*Problem statement*
Could you reproduce all the entries under this sentence exactly, leaving the images aside?

*Records for the task*
══════
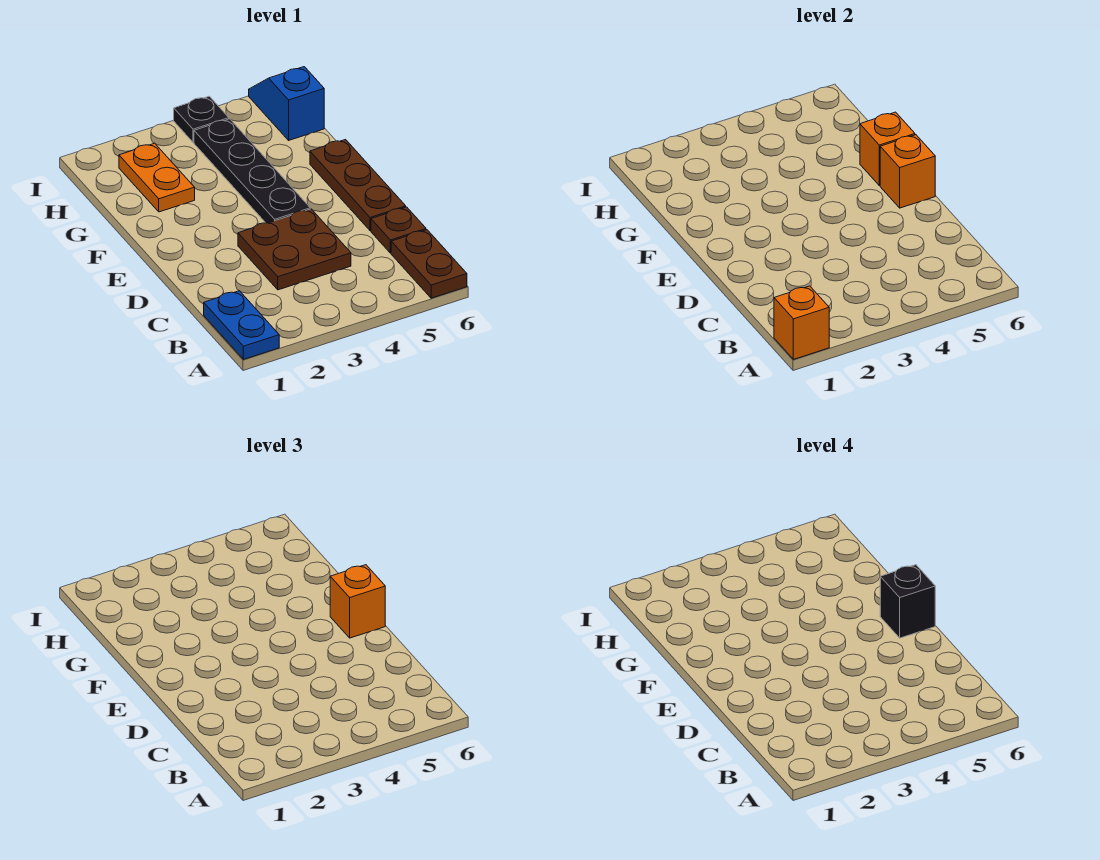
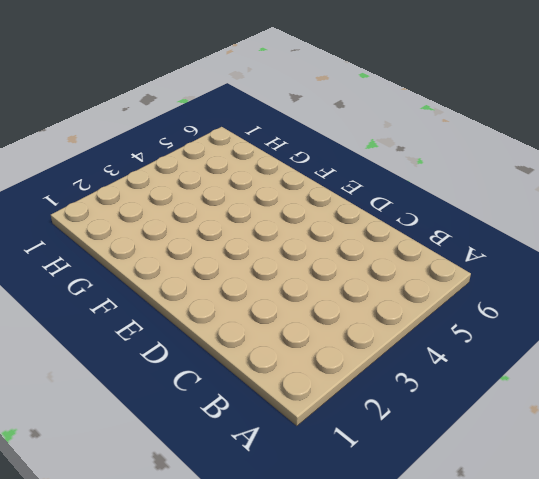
none -> blue plate A1:B1 level 1
none -> brown plate A6:B6 level 1
none -> brown plate C3:D4 level 1

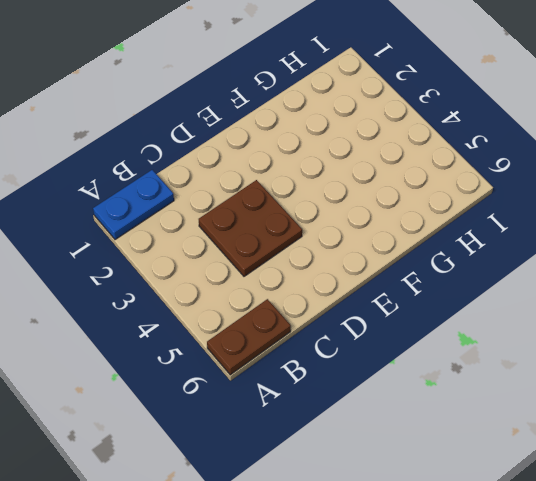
none -> brown plate C6 level 1
none -> brown plate D6:F6 level 1
none -> black plate E4:H4 level 1

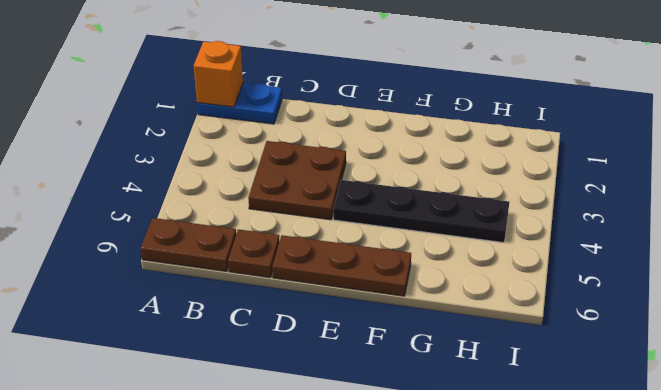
none -> orange plate G2:H2 level 1
none -> blue slope H6:I6 level 1 top H
none -> black plate I4 level 1

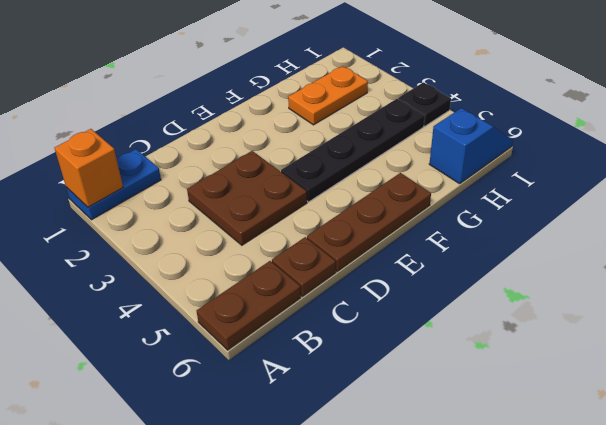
none -> orange brick E6 level 2
none -> orange brick F6 level 2
none -> orange brick E6 level 3

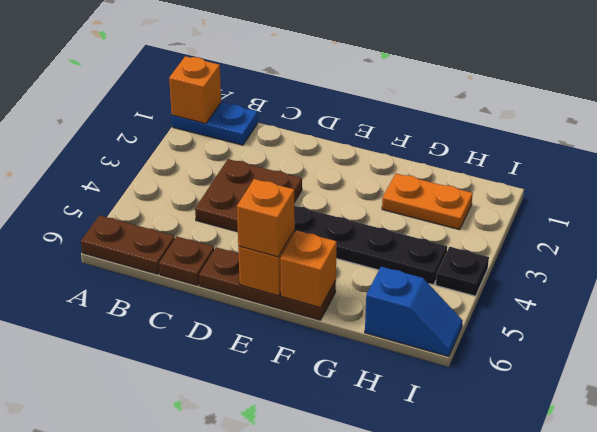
none -> black brick E6 level 4

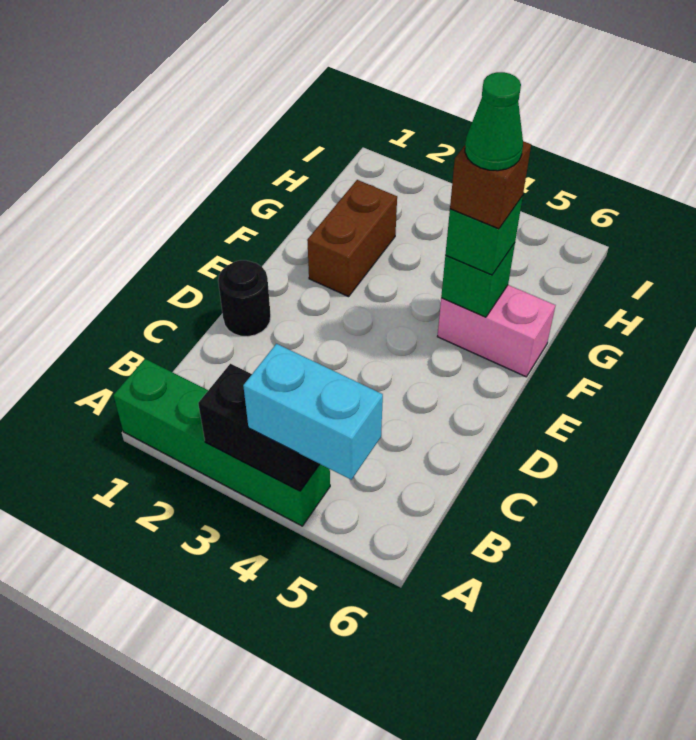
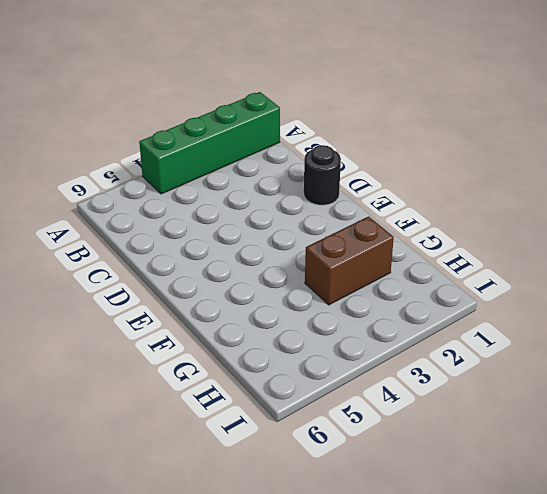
brown brick G2:G3 level 1 -> brown brick F2:G2 level 1
none -> pink brick F5:F6 level 1
none -> black brick A3:A4 level 2

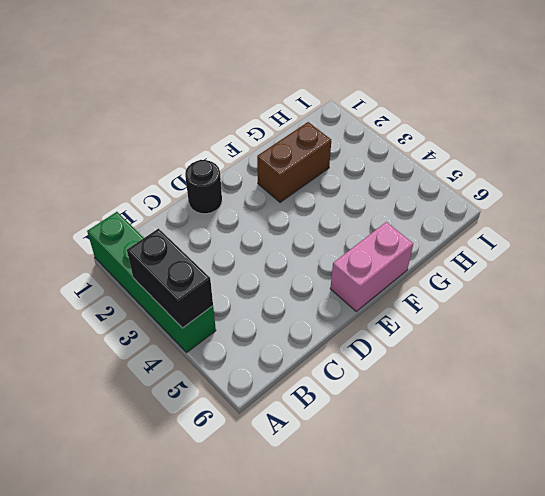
pink brick E6:F6 level 1 -> pink brick F5:F6 level 1
none -> green brick F5 level 2
none -> cyan brick A4:A5 level 3

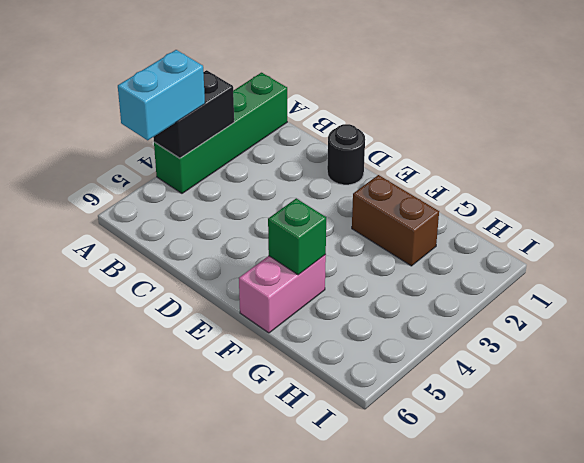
none -> green brick F5 level 3
none -> brown brick F5 level 4

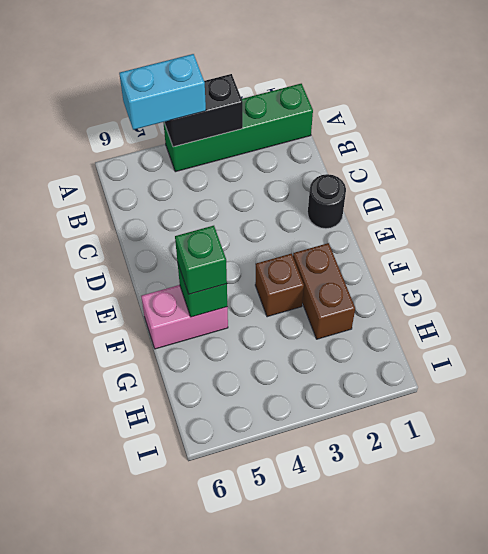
brown brick F3 level 1 -> brown brick F5 level 4
none -> green cone F5 level 5

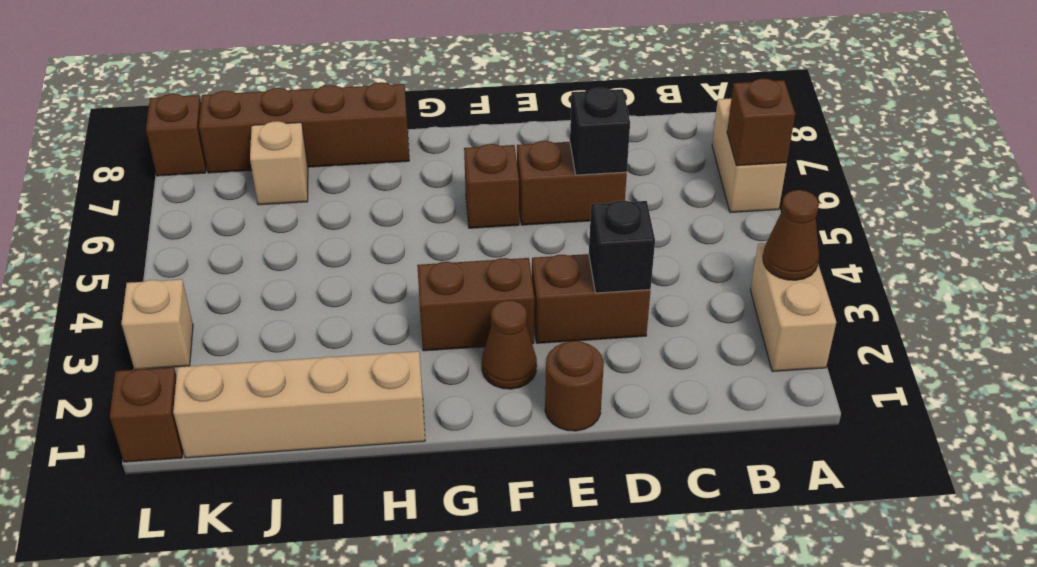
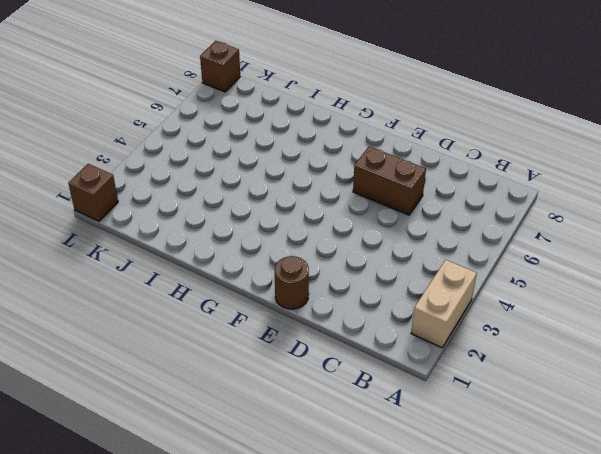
none -> tan brick A6:A7 level 1
none -> brown brick D3:E3 level 1
none -> brown cone F2 level 1

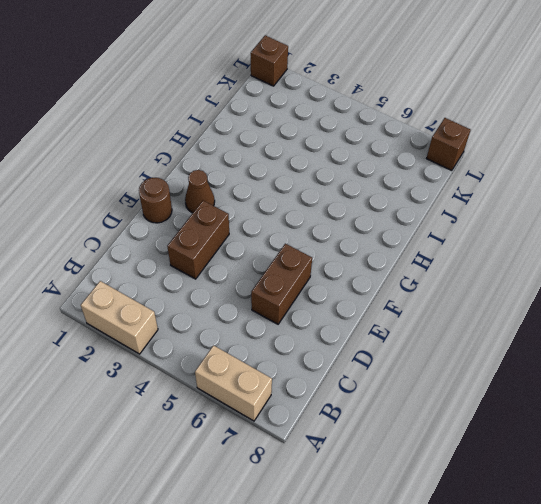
none -> brown brick F3:G3 level 1
none -> brown brick F6 level 1
none -> tan brick H1:K1 level 1

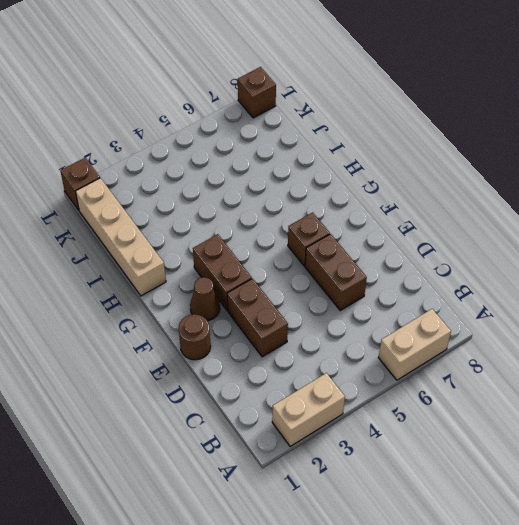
none -> brown brick H8:K8 level 1
none -> tan brick J7 level 1
none -> tan brick L3 level 1

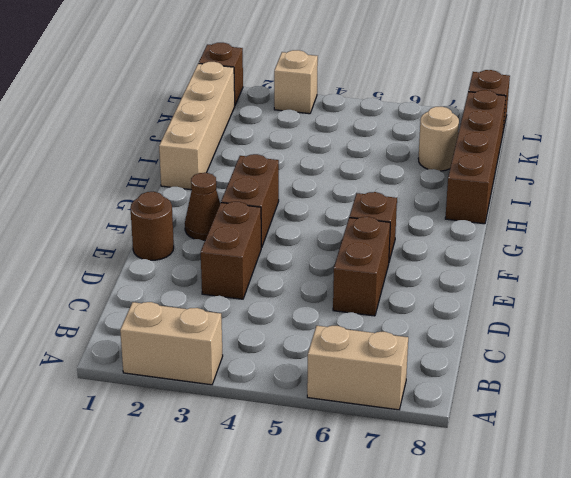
tan round brick J7 level 1 -> tan brick J7 level 1
none -> brown cone A3 level 2
none -> brown brick A6 level 2
none -> black brick D3 level 2

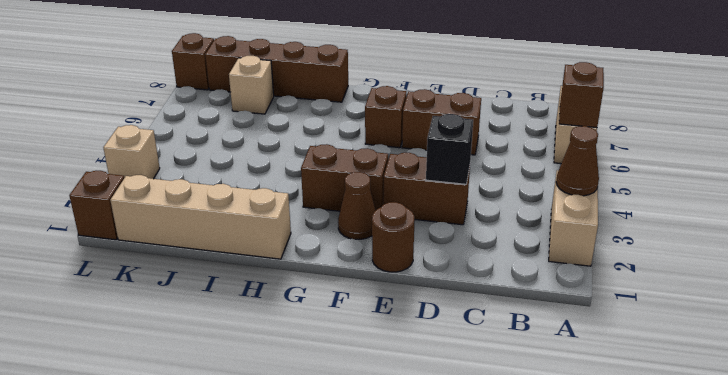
none -> black brick D6 level 2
══════
*Exercise output*
none -> blue plate A1:B1 level 1
none -> brown plate A6:B6 level 1
none -> brown plate C3:D4 level 1

none -> brown plate C6 level 1
none -> brown plate D6:F6 level 1
none -> black plate E4:H4 level 1

none -> orange plate G2:H2 level 1
none -> blue slope H6:I6 level 1 top H
none -> black plate I4 level 1

none -> orange brick E6 level 2
none -> orange brick F6 level 2
none -> orange brick E6 level 3

none -> black brick E6 level 4

brown brick G2:G3 level 1 -> brown brick F2:G2 level 1
none -> pink brick F5:F6 level 1
none -> black brick A3:A4 level 2

pink brick E6:F6 level 1 -> pink brick F5:F6 level 1
none -> green brick F5 level 2
none -> cyan brick A4:A5 level 3

none -> green brick F5 level 3
none -> brown brick F5 level 4

brown brick F3 level 1 -> brown brick F5 level 4
none -> green cone F5 level 5

none -> tan brick A6:A7 level 1
none -> brown brick D3:E3 level 1
none -> brown cone F2 level 1

none -> brown brick F3:G3 level 1
none -> brown brick F6 level 1
none -> tan brick H1:K1 level 1

none -> brown brick H8:K8 level 1
none -> tan brick J7 level 1
none -> tan brick L3 level 1

tan round brick J7 level 1 -> tan brick J7 level 1
none -> brown cone A3 level 2
none -> brown brick A6 level 2
none -> black brick D3 level 2

none -> black brick D6 level 2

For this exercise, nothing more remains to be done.